EXERCISE DETAILS :: Find the line containing "red arrow: (107, 90) -> (131, 93), moved" in the records below. Copy exactly that line and each one after it, ending at the line containing "yellow triangle: (128, 69)", and nothing more.
+ + + + +
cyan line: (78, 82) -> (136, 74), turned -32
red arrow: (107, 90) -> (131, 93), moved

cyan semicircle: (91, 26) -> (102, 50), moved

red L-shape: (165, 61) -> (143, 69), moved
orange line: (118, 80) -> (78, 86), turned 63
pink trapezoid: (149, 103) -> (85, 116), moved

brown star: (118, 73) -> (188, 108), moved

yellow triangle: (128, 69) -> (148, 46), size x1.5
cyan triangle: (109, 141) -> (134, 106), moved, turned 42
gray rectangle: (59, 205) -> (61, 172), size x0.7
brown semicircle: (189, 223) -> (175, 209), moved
+ + + + +
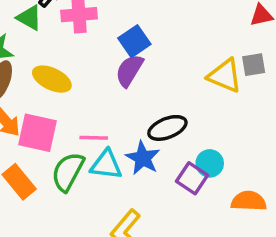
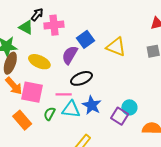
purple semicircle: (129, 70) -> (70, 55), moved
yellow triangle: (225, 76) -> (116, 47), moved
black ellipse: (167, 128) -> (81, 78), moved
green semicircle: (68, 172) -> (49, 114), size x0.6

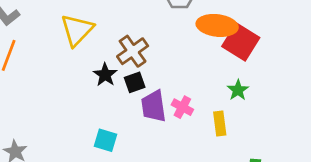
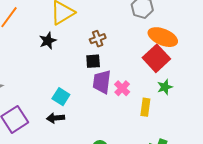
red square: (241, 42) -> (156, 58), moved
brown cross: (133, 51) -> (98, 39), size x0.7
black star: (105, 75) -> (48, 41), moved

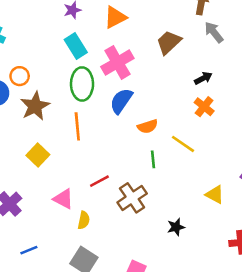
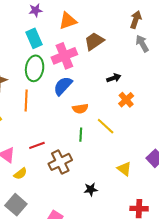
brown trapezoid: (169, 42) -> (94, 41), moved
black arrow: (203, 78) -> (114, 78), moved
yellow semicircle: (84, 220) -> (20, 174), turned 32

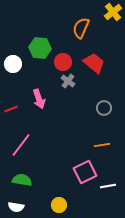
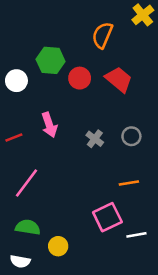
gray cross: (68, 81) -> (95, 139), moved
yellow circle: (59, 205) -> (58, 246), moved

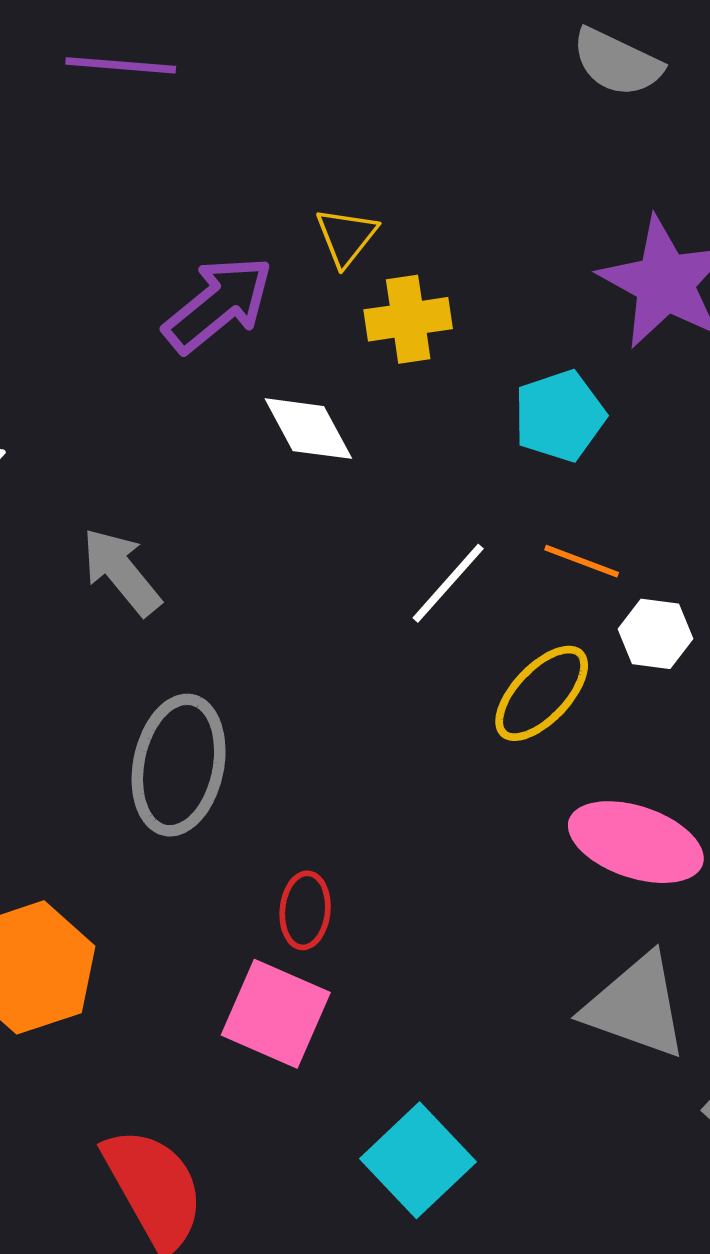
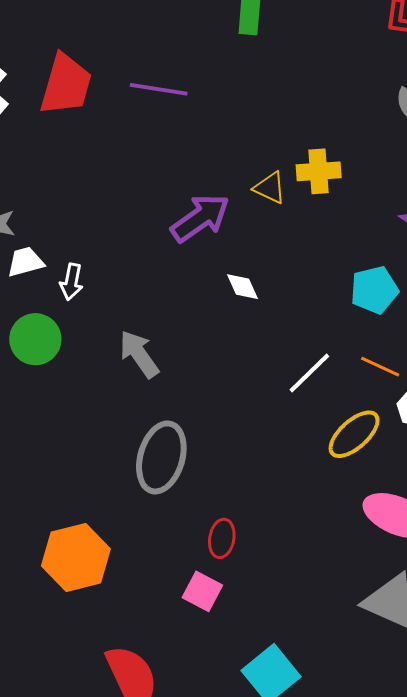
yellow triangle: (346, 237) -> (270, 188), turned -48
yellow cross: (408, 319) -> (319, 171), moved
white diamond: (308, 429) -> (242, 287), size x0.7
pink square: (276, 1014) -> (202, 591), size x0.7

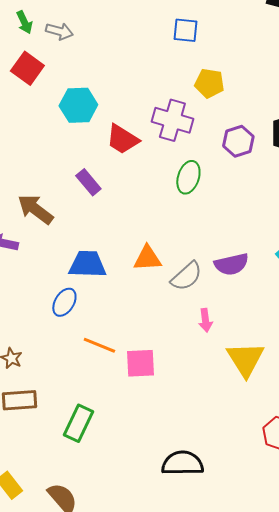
+ + + + +
REPLY TO THE EXERCISE ::
red arrow: (107, 90) -> (131, 93), moved

cyan semicircle: (91, 26) -> (102, 50), moved

red L-shape: (165, 61) -> (143, 69), moved
orange line: (118, 80) -> (78, 86), turned 63
pink trapezoid: (149, 103) -> (85, 116), moved

brown star: (118, 73) -> (188, 108), moved

yellow triangle: (128, 69) -> (148, 46), size x1.5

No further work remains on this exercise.